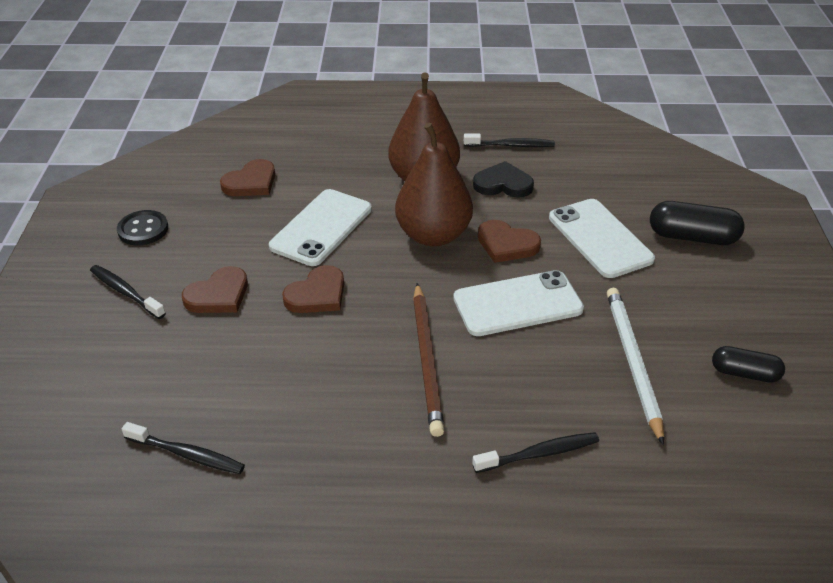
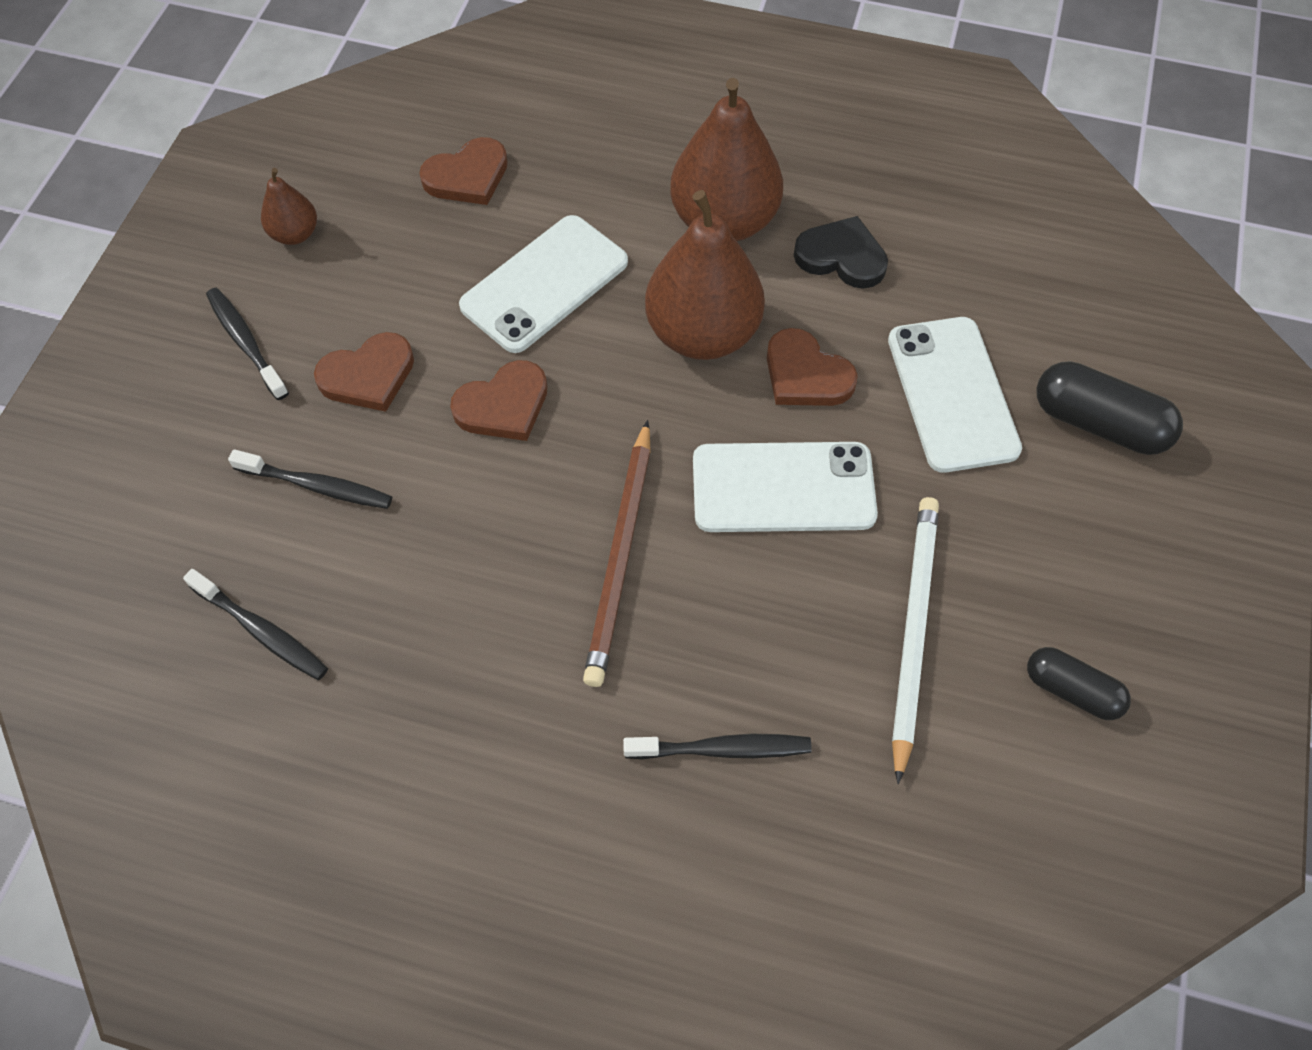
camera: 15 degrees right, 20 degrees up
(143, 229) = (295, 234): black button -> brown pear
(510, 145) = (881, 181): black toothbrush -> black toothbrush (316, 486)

-=-=-=-=-

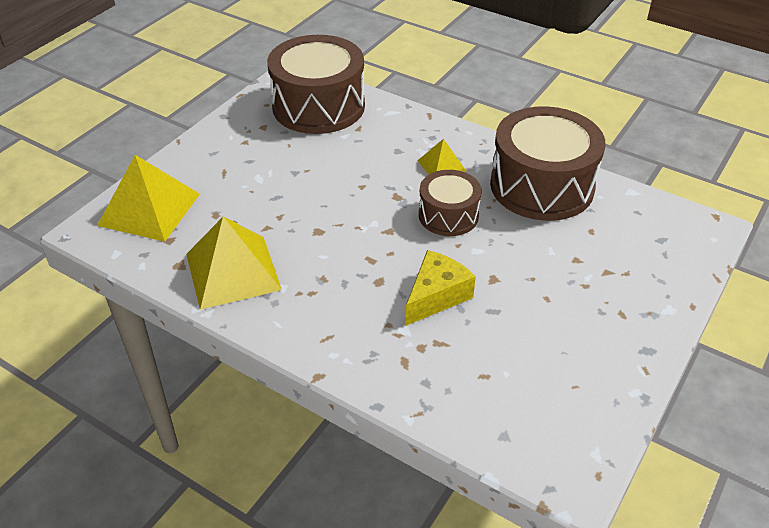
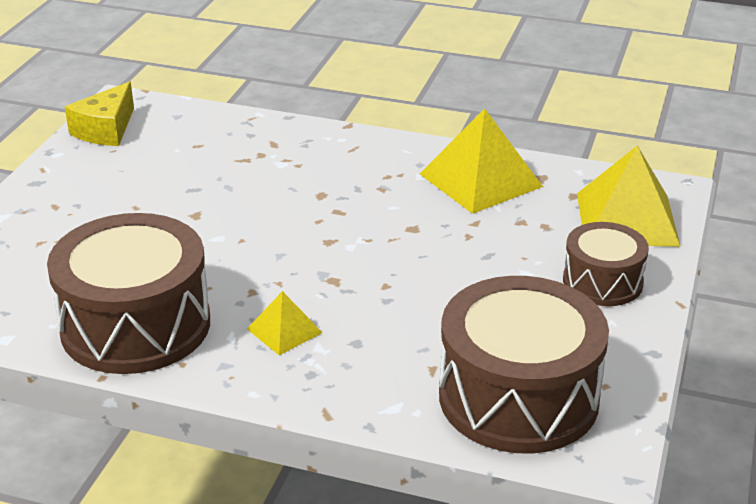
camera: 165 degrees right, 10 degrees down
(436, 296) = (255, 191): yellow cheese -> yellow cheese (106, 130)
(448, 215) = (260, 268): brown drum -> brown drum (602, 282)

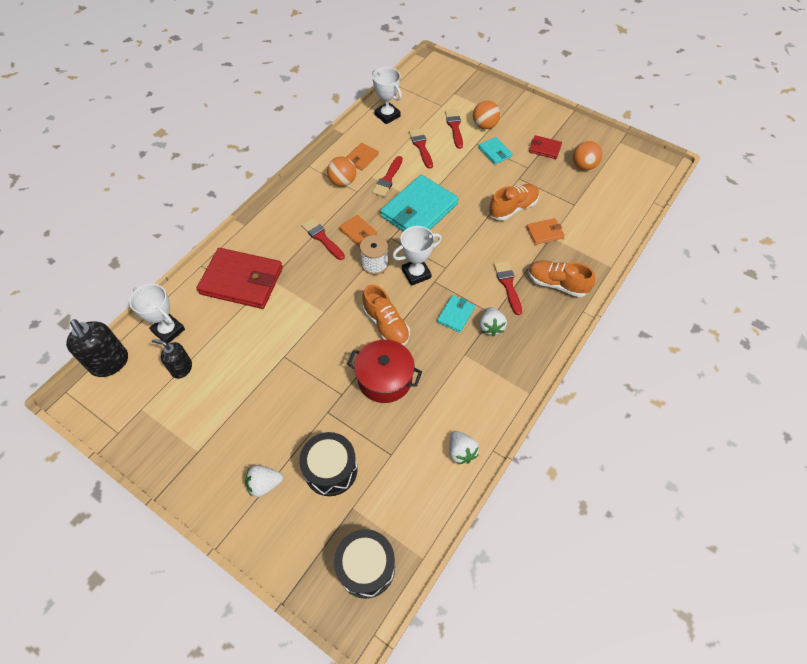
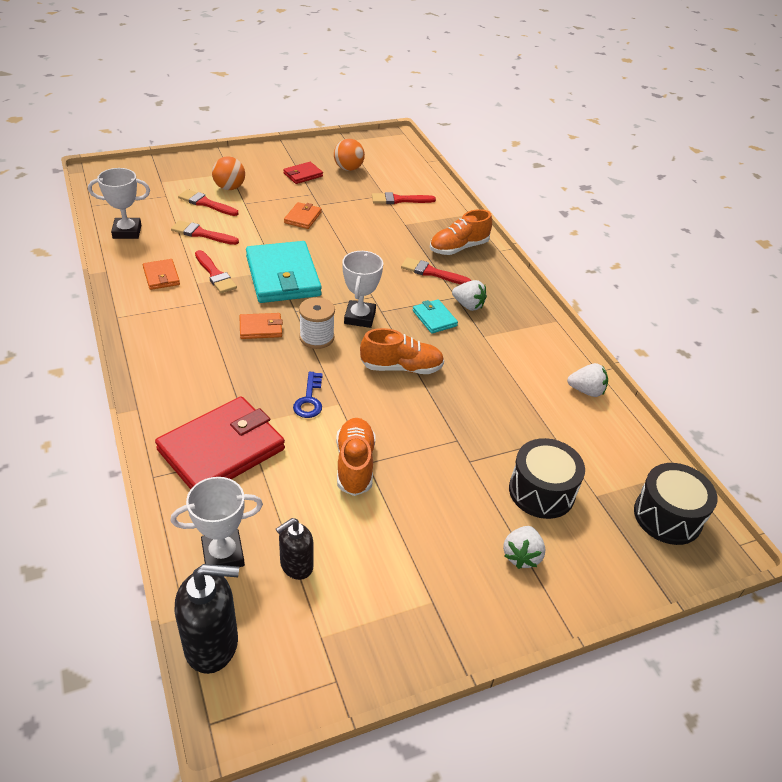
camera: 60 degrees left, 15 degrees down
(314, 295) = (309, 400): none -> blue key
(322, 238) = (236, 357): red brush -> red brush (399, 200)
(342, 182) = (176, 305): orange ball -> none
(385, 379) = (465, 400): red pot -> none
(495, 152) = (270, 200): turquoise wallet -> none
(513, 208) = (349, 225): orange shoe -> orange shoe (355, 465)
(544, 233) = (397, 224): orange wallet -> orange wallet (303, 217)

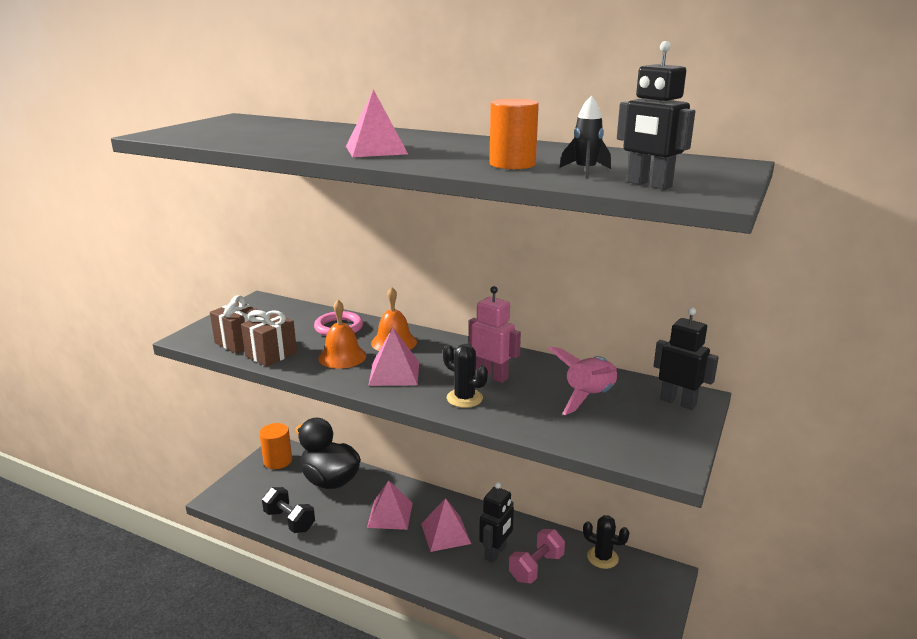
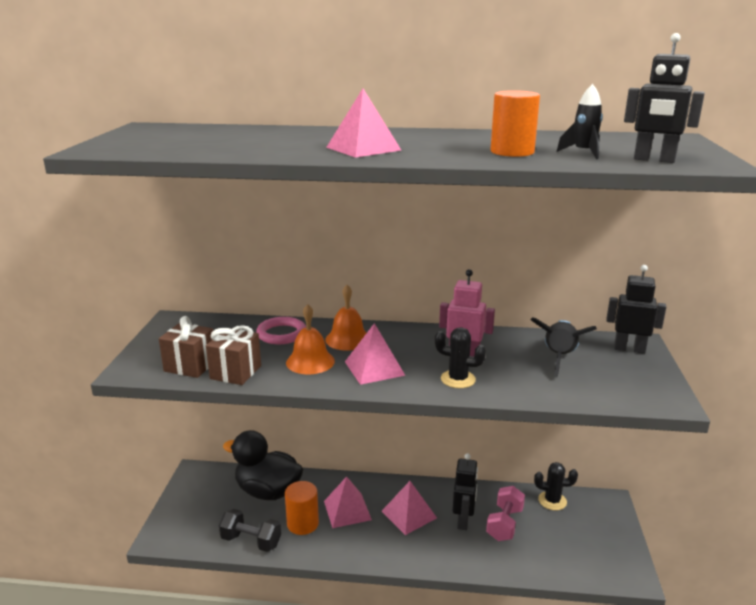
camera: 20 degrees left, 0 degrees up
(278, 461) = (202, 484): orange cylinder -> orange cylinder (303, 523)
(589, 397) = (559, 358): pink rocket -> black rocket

-=-=-=-=-

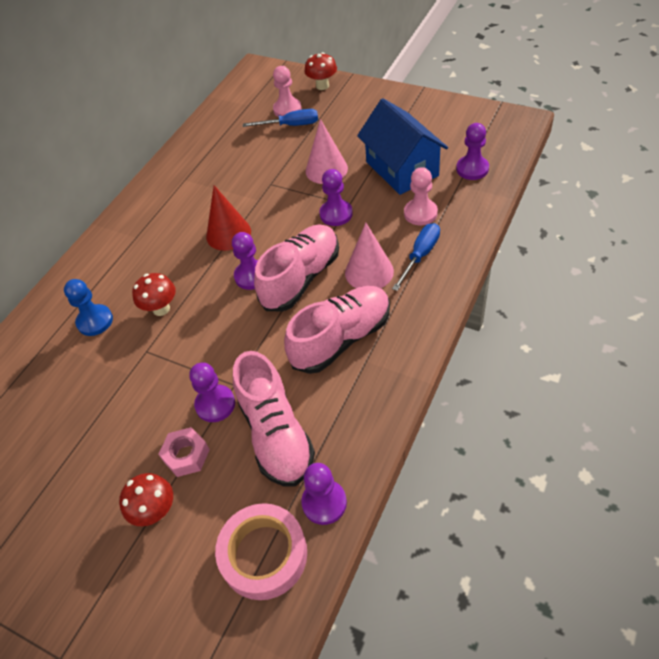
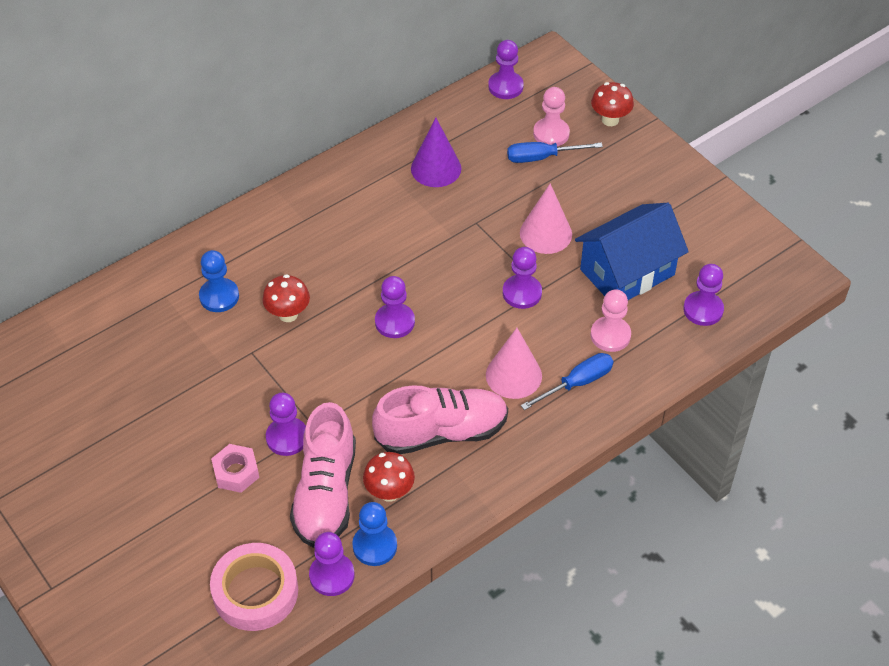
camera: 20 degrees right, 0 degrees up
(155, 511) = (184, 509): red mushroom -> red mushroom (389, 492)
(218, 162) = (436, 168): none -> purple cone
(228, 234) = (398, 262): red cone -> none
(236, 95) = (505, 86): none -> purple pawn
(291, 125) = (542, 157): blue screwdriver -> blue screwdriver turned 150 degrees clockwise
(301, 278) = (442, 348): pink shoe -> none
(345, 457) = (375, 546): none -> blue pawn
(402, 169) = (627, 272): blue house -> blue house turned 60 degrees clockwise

-=-=-=-=-

What the task requires: The answer must be every line of the records that holds the string "orange".

Written response:
(342, 182) = (176, 305): orange ball -> none
(513, 208) = (349, 225): orange shoe -> orange shoe (355, 465)
(544, 233) = (397, 224): orange wallet -> orange wallet (303, 217)
(278, 461) = (202, 484): orange cylinder -> orange cylinder (303, 523)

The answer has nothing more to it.